§ Work instructions
Reproduce all records verbatim.

── Records shown ──

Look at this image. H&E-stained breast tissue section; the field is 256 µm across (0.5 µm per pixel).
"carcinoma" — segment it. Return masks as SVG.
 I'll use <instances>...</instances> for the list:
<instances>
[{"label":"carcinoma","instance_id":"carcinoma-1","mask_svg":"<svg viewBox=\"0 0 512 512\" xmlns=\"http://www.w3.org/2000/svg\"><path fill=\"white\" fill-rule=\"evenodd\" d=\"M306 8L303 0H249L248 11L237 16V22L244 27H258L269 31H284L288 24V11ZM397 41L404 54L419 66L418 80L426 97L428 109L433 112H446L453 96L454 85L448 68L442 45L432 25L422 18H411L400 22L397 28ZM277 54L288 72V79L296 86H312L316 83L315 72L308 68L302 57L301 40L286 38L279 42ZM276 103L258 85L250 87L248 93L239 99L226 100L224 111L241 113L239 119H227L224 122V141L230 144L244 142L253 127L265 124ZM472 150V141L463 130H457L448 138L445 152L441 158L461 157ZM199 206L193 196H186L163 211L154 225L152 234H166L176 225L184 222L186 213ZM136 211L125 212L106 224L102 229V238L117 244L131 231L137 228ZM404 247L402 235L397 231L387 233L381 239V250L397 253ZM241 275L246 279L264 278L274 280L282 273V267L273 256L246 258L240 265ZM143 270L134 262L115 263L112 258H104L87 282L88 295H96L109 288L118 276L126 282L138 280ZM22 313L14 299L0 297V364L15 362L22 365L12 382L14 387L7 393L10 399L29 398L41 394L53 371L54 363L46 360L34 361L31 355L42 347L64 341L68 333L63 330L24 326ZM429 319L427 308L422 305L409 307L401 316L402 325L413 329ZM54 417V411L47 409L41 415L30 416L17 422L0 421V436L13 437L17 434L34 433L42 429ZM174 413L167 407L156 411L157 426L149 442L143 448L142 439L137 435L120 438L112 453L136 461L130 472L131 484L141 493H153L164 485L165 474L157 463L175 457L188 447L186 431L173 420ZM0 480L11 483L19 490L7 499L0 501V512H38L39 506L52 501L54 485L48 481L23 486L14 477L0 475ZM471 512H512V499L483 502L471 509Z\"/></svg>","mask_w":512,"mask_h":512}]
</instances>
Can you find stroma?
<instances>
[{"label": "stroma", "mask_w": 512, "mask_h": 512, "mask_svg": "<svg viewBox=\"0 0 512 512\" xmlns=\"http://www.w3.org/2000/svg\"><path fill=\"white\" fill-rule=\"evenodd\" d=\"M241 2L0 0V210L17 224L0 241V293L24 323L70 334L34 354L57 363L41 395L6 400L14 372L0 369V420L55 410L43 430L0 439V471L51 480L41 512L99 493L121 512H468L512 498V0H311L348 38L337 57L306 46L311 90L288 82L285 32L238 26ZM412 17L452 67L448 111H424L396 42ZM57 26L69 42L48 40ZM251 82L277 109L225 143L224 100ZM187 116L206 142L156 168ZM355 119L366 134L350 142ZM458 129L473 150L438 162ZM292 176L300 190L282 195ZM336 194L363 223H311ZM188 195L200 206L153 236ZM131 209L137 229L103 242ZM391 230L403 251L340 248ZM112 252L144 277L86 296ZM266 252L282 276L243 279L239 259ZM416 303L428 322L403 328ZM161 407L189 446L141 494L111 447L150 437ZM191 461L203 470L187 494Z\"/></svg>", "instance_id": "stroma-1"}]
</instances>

───

§ Solution to the exercise
Look at this image. H&E-stained breast tissue section; the field is 256 µm across (0.5 µm per pixel).
"carcinoma" — segment it. Return masks as SVG.
 I'll use <instances>...</instances> for the list:
<instances>
[{"label":"carcinoma","instance_id":"carcinoma-1","mask_svg":"<svg viewBox=\"0 0 512 512\" xmlns=\"http://www.w3.org/2000/svg\"><path fill=\"white\" fill-rule=\"evenodd\" d=\"M306 8L303 0H249L248 11L237 16V22L244 27H258L269 31H284L288 24V11ZM397 41L404 54L419 66L418 80L426 97L428 109L433 112H446L453 96L454 85L448 68L442 45L432 25L422 18H411L400 22L397 28ZM277 54L288 72V79L296 86H312L316 83L315 72L308 68L302 57L301 40L286 38L279 42ZM276 103L258 85L250 87L248 93L239 99L226 100L224 111L241 113L239 119H227L224 122V141L230 144L244 142L253 127L265 124ZM472 150V141L463 130H457L448 138L445 152L441 158L461 157ZM199 206L193 196H186L163 211L154 225L152 234H166L176 225L184 222L186 213ZM136 211L125 212L106 224L102 229V238L117 244L131 231L137 228ZM404 247L402 235L397 231L387 233L381 239V250L397 253ZM241 275L246 279L264 278L274 280L282 273V267L273 256L246 258L240 265ZM143 270L134 262L115 263L112 258H104L87 282L88 295H96L109 288L118 276L126 282L138 280ZM22 313L14 299L0 297V364L15 362L22 365L12 382L14 387L7 393L10 399L29 398L41 394L53 371L54 363L46 360L34 361L31 355L42 347L64 341L68 333L63 330L24 326ZM429 319L427 308L422 305L409 307L401 316L402 325L413 329ZM54 417V411L47 409L41 415L30 416L17 422L0 421V436L13 437L17 434L34 433L42 429ZM174 413L167 407L156 411L157 426L149 442L143 448L142 439L137 435L120 438L112 453L136 461L130 472L131 484L141 493H153L164 485L165 474L157 463L175 457L188 447L186 431L173 420ZM0 480L11 483L19 490L7 499L0 501V512H38L39 506L52 501L54 485L48 481L23 486L14 477L0 475ZM471 512H512V499L483 502L471 509Z\"/></svg>","mask_w":512,"mask_h":512}]
</instances>
Can you find stroma?
<instances>
[{"label": "stroma", "mask_w": 512, "mask_h": 512, "mask_svg": "<svg viewBox=\"0 0 512 512\" xmlns=\"http://www.w3.org/2000/svg\"><path fill=\"white\" fill-rule=\"evenodd\" d=\"M241 2L0 0V210L17 224L0 241V293L24 323L70 334L34 354L57 363L41 395L6 400L14 372L0 369V420L55 410L43 430L0 439V471L51 480L41 512L99 493L121 512H468L512 498V0H311L348 38L337 57L306 46L311 90L288 82L285 32L238 26ZM412 17L452 67L448 111H424L396 42ZM57 26L69 42L48 40ZM251 82L277 109L225 143L224 100ZM187 116L206 142L156 168ZM355 119L366 134L350 142ZM458 129L473 150L438 162ZM292 176L300 190L282 195ZM336 194L363 223H311ZM188 195L200 206L153 236ZM131 209L137 229L103 242ZM391 230L403 251L340 248ZM112 252L144 277L86 296ZM266 252L282 276L243 279L239 259ZM416 303L428 322L403 328ZM161 407L189 446L141 494L111 447L150 437ZM191 461L203 470L187 494Z\"/></svg>", "instance_id": "stroma-1"}]
</instances>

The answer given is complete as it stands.